● **Exercise**
Read through the data, and wherever a line holds the word "MOSI", write that line out.

Start of Provided records

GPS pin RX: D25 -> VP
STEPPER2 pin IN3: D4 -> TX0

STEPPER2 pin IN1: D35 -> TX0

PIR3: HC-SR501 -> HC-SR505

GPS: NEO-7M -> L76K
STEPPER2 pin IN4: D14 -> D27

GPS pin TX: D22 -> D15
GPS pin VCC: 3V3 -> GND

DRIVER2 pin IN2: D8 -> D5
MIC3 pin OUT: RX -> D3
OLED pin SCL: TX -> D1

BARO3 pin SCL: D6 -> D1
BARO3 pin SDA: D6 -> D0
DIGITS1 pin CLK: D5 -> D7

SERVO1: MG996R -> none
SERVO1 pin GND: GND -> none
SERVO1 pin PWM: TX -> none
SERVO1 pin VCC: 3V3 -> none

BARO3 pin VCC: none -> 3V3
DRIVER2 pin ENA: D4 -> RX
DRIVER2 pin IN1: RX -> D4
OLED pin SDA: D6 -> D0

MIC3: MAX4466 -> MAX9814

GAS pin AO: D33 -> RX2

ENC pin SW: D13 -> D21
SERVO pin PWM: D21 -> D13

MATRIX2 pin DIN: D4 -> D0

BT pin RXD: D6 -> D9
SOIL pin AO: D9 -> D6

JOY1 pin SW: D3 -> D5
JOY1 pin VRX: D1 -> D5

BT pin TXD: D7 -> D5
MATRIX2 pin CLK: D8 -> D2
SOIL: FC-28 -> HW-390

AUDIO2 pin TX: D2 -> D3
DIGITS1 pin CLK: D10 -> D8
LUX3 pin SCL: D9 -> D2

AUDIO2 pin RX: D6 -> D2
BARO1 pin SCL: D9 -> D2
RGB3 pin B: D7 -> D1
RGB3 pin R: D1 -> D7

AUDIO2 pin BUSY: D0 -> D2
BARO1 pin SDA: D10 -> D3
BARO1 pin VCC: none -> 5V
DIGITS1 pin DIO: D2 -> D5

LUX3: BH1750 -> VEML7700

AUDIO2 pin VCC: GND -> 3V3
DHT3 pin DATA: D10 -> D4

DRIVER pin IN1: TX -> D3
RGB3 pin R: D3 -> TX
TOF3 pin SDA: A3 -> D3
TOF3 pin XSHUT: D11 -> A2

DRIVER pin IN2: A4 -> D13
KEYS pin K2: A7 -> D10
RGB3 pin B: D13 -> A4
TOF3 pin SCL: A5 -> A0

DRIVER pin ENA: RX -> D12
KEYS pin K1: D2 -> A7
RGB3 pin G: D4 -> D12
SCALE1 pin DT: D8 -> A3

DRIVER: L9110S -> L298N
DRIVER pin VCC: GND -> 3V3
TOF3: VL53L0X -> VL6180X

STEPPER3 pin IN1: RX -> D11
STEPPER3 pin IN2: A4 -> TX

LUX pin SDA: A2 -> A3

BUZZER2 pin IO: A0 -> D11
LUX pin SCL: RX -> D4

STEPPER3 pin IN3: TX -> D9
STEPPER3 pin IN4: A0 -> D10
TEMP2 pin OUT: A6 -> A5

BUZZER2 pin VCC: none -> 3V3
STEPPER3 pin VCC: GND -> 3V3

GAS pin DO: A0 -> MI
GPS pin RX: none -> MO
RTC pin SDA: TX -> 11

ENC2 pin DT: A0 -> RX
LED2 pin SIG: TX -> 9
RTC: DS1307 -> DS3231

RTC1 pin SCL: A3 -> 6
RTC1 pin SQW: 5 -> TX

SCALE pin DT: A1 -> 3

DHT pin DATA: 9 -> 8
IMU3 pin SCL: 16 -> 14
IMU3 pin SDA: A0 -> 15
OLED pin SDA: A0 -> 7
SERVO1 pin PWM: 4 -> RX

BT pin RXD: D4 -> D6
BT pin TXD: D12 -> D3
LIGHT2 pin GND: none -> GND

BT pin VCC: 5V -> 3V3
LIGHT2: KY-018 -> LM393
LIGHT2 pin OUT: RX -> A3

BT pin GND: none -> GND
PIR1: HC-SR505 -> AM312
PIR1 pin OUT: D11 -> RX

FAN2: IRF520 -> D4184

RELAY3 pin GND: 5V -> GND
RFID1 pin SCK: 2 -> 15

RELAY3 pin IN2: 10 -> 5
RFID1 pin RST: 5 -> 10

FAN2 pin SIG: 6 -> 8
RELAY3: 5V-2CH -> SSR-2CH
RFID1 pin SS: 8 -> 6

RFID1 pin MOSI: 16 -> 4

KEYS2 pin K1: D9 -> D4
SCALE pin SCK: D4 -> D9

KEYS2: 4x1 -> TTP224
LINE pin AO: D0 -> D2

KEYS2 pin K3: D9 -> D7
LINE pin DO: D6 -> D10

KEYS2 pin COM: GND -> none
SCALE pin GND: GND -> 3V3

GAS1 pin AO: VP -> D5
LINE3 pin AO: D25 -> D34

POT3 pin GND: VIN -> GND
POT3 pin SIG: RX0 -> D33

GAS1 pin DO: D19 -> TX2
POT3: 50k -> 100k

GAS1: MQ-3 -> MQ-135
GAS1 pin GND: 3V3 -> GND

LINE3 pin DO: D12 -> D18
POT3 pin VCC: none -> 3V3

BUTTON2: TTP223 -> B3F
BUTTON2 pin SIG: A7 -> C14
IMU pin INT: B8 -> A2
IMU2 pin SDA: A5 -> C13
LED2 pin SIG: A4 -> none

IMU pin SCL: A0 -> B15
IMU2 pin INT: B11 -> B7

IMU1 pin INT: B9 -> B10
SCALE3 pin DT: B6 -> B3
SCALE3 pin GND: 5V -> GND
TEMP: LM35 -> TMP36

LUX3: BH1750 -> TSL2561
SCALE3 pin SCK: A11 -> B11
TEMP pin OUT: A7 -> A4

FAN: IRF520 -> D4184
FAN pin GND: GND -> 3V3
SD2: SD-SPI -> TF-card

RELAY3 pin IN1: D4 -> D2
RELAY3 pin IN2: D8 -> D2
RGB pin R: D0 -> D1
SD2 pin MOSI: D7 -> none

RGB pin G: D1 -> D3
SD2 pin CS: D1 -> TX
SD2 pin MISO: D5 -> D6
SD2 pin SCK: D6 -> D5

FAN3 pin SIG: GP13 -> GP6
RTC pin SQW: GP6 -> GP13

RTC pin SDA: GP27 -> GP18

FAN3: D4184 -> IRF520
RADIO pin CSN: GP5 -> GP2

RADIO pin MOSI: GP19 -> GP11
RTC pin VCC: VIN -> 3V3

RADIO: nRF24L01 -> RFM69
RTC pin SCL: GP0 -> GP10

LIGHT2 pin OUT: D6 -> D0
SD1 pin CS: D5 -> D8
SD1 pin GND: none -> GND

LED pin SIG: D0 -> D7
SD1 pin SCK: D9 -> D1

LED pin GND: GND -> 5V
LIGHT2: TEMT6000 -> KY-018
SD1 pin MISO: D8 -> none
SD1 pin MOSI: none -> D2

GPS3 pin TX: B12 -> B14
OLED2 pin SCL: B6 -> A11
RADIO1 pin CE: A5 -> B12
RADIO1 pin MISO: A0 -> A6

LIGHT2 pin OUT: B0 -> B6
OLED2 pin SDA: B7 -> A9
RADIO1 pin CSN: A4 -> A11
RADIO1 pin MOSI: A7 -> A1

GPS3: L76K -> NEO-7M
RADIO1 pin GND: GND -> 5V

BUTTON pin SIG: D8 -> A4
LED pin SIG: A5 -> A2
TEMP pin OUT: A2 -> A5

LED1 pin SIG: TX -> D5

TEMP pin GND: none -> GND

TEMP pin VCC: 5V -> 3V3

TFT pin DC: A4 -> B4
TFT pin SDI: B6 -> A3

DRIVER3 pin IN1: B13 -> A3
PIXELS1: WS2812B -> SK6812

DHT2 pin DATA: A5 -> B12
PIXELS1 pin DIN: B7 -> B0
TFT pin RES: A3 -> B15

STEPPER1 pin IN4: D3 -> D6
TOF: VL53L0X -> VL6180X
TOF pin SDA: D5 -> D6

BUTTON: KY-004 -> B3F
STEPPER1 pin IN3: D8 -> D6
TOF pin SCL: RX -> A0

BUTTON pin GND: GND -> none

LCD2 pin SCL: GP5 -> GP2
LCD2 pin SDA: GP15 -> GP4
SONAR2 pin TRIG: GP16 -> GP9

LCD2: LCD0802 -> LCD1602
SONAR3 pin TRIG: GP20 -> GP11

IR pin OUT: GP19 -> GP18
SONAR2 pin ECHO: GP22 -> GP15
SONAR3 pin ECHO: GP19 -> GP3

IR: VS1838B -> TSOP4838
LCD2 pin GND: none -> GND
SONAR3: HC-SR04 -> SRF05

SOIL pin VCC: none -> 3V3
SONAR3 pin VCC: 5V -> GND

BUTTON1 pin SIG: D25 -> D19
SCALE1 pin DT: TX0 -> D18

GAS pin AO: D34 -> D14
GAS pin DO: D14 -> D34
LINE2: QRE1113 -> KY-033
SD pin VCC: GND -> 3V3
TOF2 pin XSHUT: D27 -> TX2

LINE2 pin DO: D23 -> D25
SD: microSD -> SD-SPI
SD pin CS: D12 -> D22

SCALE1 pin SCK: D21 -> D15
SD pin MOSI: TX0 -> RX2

End of Provided records

● **Solved problem**
RFID1 pin MOSI: 16 -> 4
SD2 pin MOSI: D7 -> none
RADIO pin MOSI: GP19 -> GP11
SD1 pin MOSI: none -> D2
RADIO1 pin MOSI: A7 -> A1
SD pin MOSI: TX0 -> RX2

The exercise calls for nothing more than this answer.